• _Your objective_
Pick out each line in the listing below that contains the word "small", and copy those lines.
Top of Extracted data
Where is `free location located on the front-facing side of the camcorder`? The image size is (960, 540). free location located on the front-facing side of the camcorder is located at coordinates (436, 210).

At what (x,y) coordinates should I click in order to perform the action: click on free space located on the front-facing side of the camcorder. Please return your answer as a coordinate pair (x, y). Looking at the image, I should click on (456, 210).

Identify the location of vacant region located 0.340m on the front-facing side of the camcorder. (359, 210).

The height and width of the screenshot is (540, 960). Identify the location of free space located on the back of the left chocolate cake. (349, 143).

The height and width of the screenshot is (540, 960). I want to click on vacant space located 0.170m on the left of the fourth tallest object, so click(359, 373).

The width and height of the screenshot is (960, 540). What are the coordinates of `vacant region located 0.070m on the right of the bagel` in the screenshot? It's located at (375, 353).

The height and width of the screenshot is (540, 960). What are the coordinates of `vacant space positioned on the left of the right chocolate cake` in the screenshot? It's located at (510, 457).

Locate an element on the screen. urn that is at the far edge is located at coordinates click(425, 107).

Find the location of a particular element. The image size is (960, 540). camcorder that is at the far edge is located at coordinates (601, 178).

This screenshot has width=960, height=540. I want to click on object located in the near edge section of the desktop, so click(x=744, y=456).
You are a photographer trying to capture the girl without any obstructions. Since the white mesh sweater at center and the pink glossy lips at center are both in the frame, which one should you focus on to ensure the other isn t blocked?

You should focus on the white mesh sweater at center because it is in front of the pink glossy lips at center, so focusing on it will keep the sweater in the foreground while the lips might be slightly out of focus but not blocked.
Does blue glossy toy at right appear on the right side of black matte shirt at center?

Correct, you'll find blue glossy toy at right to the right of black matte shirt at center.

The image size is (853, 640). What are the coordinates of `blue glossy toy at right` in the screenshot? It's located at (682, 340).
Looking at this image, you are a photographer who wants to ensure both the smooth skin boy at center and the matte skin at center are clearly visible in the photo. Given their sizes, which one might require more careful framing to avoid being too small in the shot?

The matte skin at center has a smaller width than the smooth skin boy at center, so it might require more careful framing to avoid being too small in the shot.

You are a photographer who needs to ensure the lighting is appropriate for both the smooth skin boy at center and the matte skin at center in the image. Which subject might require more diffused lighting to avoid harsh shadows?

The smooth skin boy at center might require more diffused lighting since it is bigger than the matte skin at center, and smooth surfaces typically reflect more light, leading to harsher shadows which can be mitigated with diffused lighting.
Bottom of Extracted data
• _Exercise output_
Looking at this image, you are a photographer who wants to ensure both the smooth skin boy at center and the matte skin at center are clearly visible in the photo. Given their sizes, which one might require more careful framing to avoid being too small in the shot?
The matte skin at center has a smaller width than the smooth skin boy at center, so it might require more careful framing to avoid being too small in the shot.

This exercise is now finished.